## 待用记录
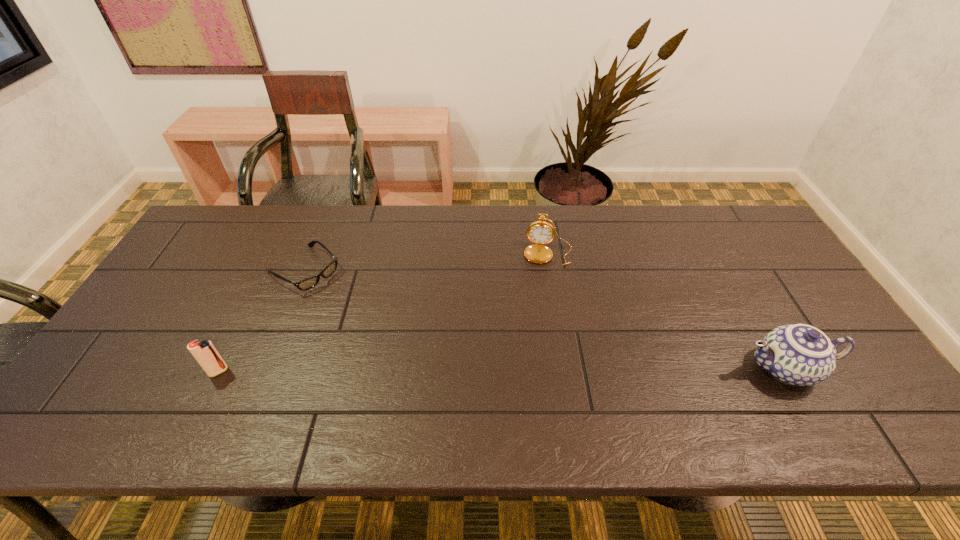
Identify the location of free space at the far edge of the desktop. The height and width of the screenshot is (540, 960). (267, 242).

This screenshot has height=540, width=960. What are the coordinates of `vacant area at the near edge of the desktop` in the screenshot? It's located at (224, 380).

Locate an element on the screen. Image resolution: width=960 pixels, height=540 pixels. vacant area at the left edge of the desktop is located at coordinates (214, 264).

The width and height of the screenshot is (960, 540). What are the coordinates of `vacant space at the right edge of the desktop` in the screenshot? It's located at (805, 297).

I want to click on vacant area at the far left corner of the desktop, so click(231, 219).

Where is `free spot at the near left corner of the desktop`? The image size is (960, 540). free spot at the near left corner of the desktop is located at coordinates (120, 371).

Find the location of `free point between the pocket watch and the spectacles`. free point between the pocket watch and the spectacles is located at coordinates (426, 261).

Locate an element on the screen. This screenshot has height=540, width=960. free space between the shortest object and the igniter is located at coordinates click(x=261, y=321).

In order to click on free area in between the spectacles and the chinaware in this screenshot , I will do pyautogui.click(x=544, y=319).

Locate an element on the screen. free spot between the pocket watch and the chinaware is located at coordinates (667, 311).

## 练习要求
请把上面的所有行原样打印出来，答案中不要包含图片。

## 已完成任务
Identify the location of free space at the far edge of the desktop. The height and width of the screenshot is (540, 960). (267, 242).

This screenshot has height=540, width=960. What are the coordinates of `vacant area at the near edge of the desktop` in the screenshot? It's located at (224, 380).

Locate an element on the screen. Image resolution: width=960 pixels, height=540 pixels. vacant area at the left edge of the desktop is located at coordinates (214, 264).

The width and height of the screenshot is (960, 540). What are the coordinates of `vacant space at the right edge of the desktop` in the screenshot? It's located at (805, 297).

I want to click on vacant area at the far left corner of the desktop, so click(231, 219).

Where is `free spot at the near left corner of the desktop`? The image size is (960, 540). free spot at the near left corner of the desktop is located at coordinates (120, 371).

Find the location of `free point between the pocket watch and the spectacles`. free point between the pocket watch and the spectacles is located at coordinates (426, 261).

Locate an element on the screen. This screenshot has height=540, width=960. free space between the shortest object and the igniter is located at coordinates click(x=261, y=321).

In order to click on free area in between the spectacles and the chinaware in this screenshot , I will do pyautogui.click(x=544, y=319).

Locate an element on the screen. free spot between the pocket watch and the chinaware is located at coordinates (667, 311).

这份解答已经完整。